• **Provided records**
'''
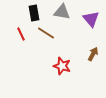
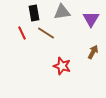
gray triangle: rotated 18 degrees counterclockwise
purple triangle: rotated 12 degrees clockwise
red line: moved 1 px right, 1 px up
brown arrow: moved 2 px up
'''
'''
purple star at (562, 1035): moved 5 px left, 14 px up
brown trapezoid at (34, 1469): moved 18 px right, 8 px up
'''
• **Activity**
Print, from the entries above, the line with "purple triangle: rotated 12 degrees clockwise", the line with "brown arrow: moved 2 px up" and all lines between them, exactly and with nothing else.

• **Response to this task**
purple triangle: rotated 12 degrees clockwise
red line: moved 1 px right, 1 px up
brown arrow: moved 2 px up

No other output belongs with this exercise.